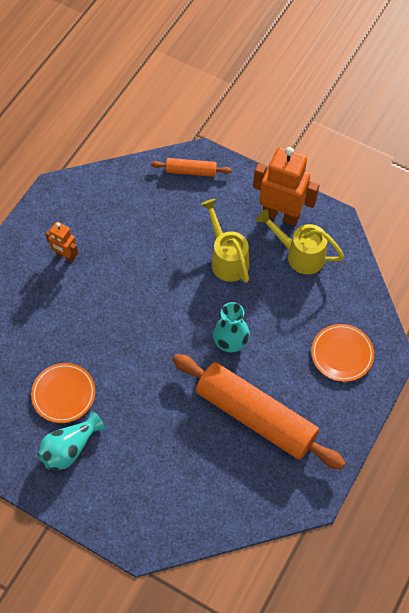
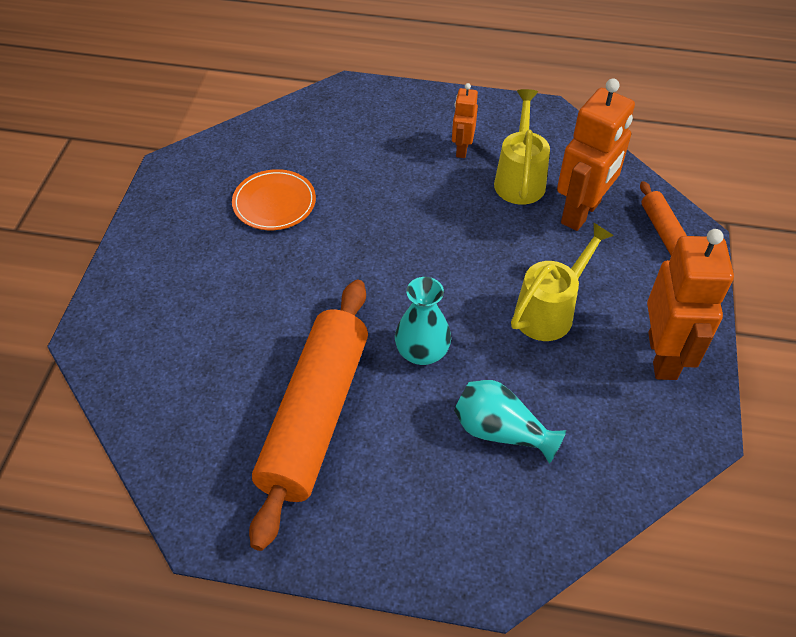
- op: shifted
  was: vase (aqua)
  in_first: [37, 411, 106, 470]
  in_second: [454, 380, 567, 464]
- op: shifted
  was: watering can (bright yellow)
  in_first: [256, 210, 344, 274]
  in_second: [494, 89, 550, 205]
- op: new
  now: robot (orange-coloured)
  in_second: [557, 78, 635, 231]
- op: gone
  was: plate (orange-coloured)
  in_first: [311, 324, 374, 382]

● TASK TO COMPLETE: Starting at the line with "in_second: [454, 380, 567, 464]", copy each line through the end of the data, both ends included, and give nothing else.

● RESPONSE TO THIS EXERCISE:
  in_second: [454, 380, 567, 464]
- op: shifted
  was: watering can (bright yellow)
  in_first: [256, 210, 344, 274]
  in_second: [494, 89, 550, 205]
- op: new
  now: robot (orange-coloured)
  in_second: [557, 78, 635, 231]
- op: gone
  was: plate (orange-coloured)
  in_first: [311, 324, 374, 382]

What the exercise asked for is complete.